DATA
┄┄┄┄┄┄

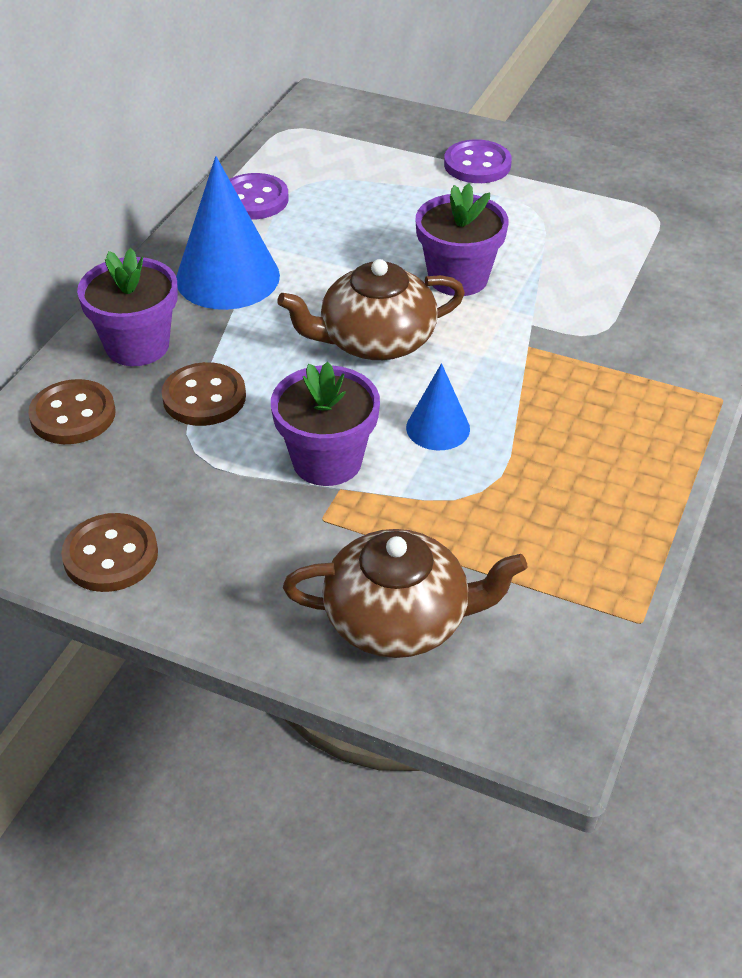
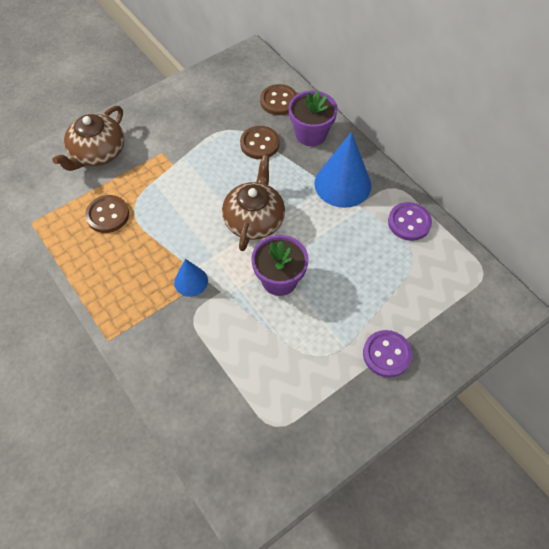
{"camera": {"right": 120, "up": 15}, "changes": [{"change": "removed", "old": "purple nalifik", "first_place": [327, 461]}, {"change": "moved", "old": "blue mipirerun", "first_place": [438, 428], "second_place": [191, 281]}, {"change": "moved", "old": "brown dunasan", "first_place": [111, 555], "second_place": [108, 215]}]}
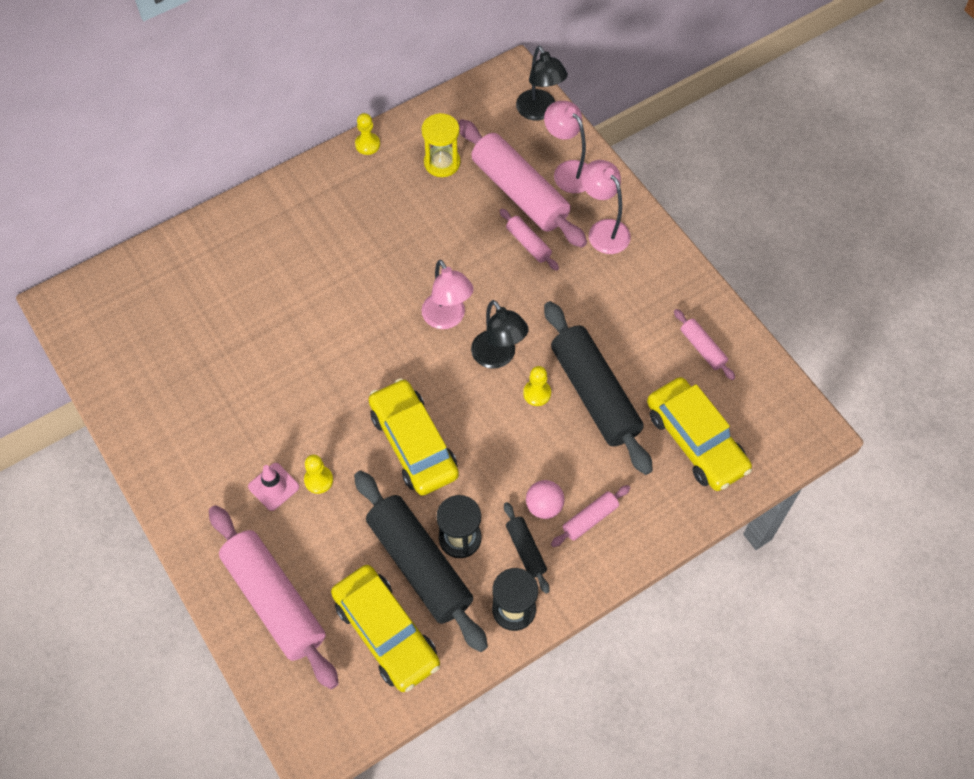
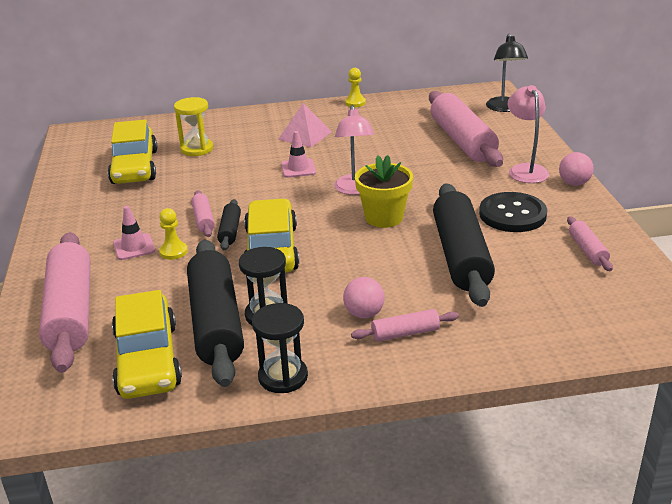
{"camera": {"right": 25, "up": -30}, "changes": [{"change": "removed", "old": "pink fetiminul", "first_place": [568, 171]}, {"change": "moved", "old": "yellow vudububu", "first_place": [442, 163], "second_place": [197, 149]}, {"change": "moved", "old": "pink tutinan", "first_place": [528, 244], "second_place": [203, 220]}, {"change": "replaced", "old": "black fetiminul", "new": "yellow nalifik", "first_place": [498, 357], "second_place": [384, 217]}, {"change": "removed", "old": "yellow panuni", "first_place": [537, 393]}, {"change": "moved", "old": "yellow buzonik", "first_place": [695, 441], "second_place": [134, 167]}, {"change": "moved", "old": "black tutinan", "first_place": [526, 550], "second_place": [230, 231]}, {"change": "added", "new": "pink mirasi", "second_place": [305, 135]}, {"change": "added", "new": "pink gifefan", "second_place": [298, 168]}, {"change": "added", "new": "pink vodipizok", "second_place": [574, 183]}, {"change": "added", "new": "black dunasan", "second_place": [512, 214]}]}
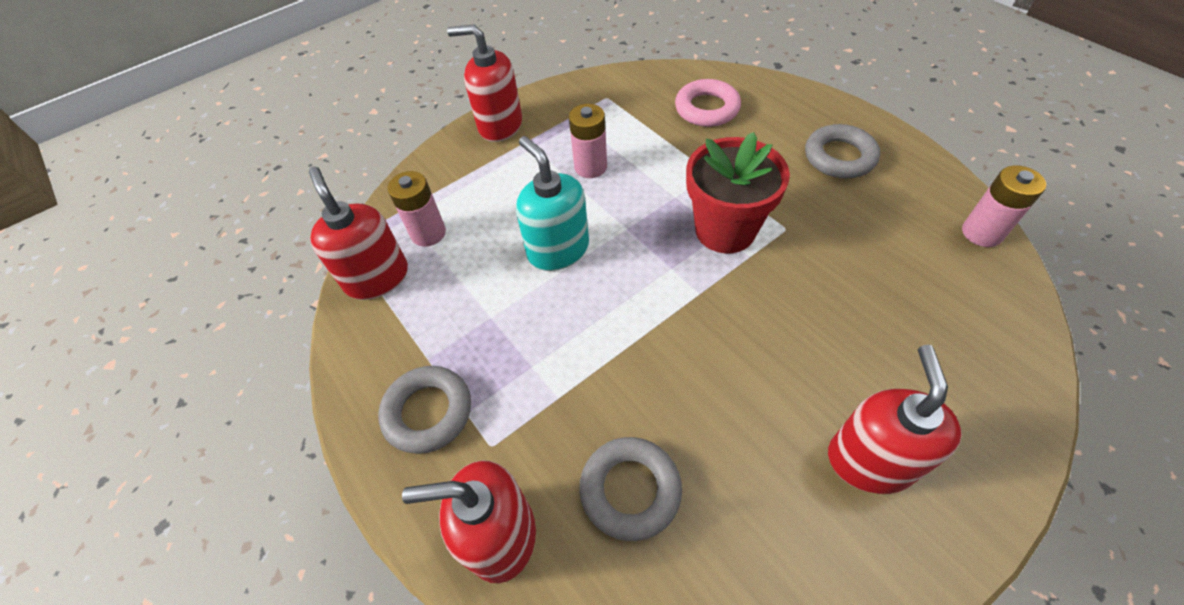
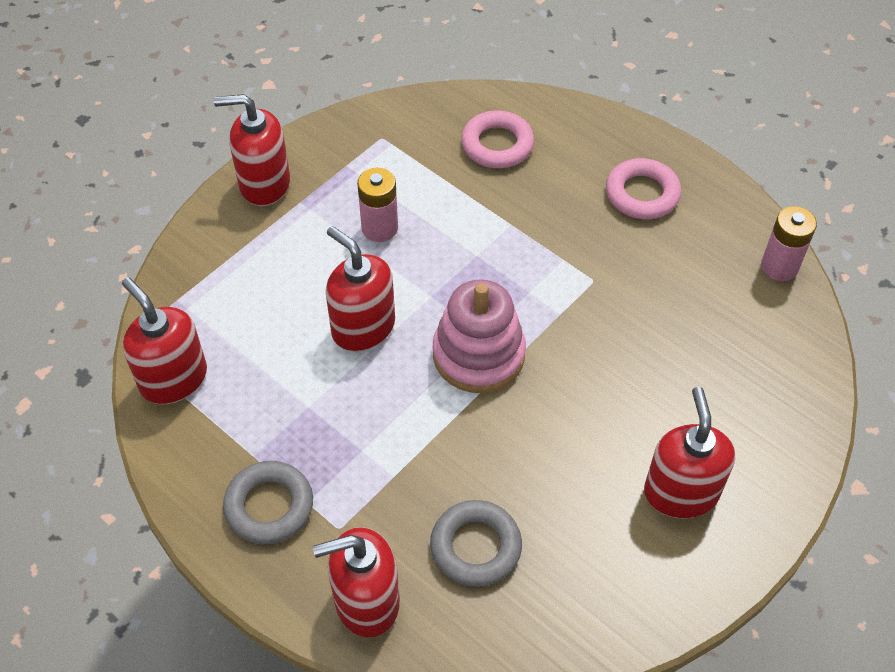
{"camera": {"right": -15, "up": 0}, "changes": [{"change": "recoloured", "old": "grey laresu", "new": "pink laresu", "first_place": [839, 157], "second_place": [642, 194]}, {"change": "removed", "old": "red nalifik", "first_place": [725, 230]}, {"change": "recoloured", "old": "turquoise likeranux", "new": "red likeranux", "first_place": [558, 249], "second_place": [363, 327]}, {"change": "removed", "old": "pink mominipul", "first_place": [428, 233]}, {"change": "added", "new": "pink vesefize", "second_place": [478, 355]}]}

┄┄┄┄┄┄

EXERCISE GOAL
An exact reproduction of the material above is needed, without its pictures.

ANSWER FOR THIS EXERCISE
{"camera": {"right": 120, "up": 15}, "changes": [{"change": "removed", "old": "purple nalifik", "first_place": [327, 461]}, {"change": "moved", "old": "blue mipirerun", "first_place": [438, 428], "second_place": [191, 281]}, {"change": "moved", "old": "brown dunasan", "first_place": [111, 555], "second_place": [108, 215]}]}
{"camera": {"right": 25, "up": -30}, "changes": [{"change": "removed", "old": "pink fetiminul", "first_place": [568, 171]}, {"change": "moved", "old": "yellow vudububu", "first_place": [442, 163], "second_place": [197, 149]}, {"change": "moved", "old": "pink tutinan", "first_place": [528, 244], "second_place": [203, 220]}, {"change": "replaced", "old": "black fetiminul", "new": "yellow nalifik", "first_place": [498, 357], "second_place": [384, 217]}, {"change": "removed", "old": "yellow panuni", "first_place": [537, 393]}, {"change": "moved", "old": "yellow buzonik", "first_place": [695, 441], "second_place": [134, 167]}, {"change": "moved", "old": "black tutinan", "first_place": [526, 550], "second_place": [230, 231]}, {"change": "added", "new": "pink mirasi", "second_place": [305, 135]}, {"change": "added", "new": "pink gifefan", "second_place": [298, 168]}, {"change": "added", "new": "pink vodipizok", "second_place": [574, 183]}, {"change": "added", "new": "black dunasan", "second_place": [512, 214]}]}
{"camera": {"right": -15, "up": 0}, "changes": [{"change": "recoloured", "old": "grey laresu", "new": "pink laresu", "first_place": [839, 157], "second_place": [642, 194]}, {"change": "removed", "old": "red nalifik", "first_place": [725, 230]}, {"change": "recoloured", "old": "turquoise likeranux", "new": "red likeranux", "first_place": [558, 249], "second_place": [363, 327]}, {"change": "removed", "old": "pink mominipul", "first_place": [428, 233]}, {"change": "added", "new": "pink vesefize", "second_place": [478, 355]}]}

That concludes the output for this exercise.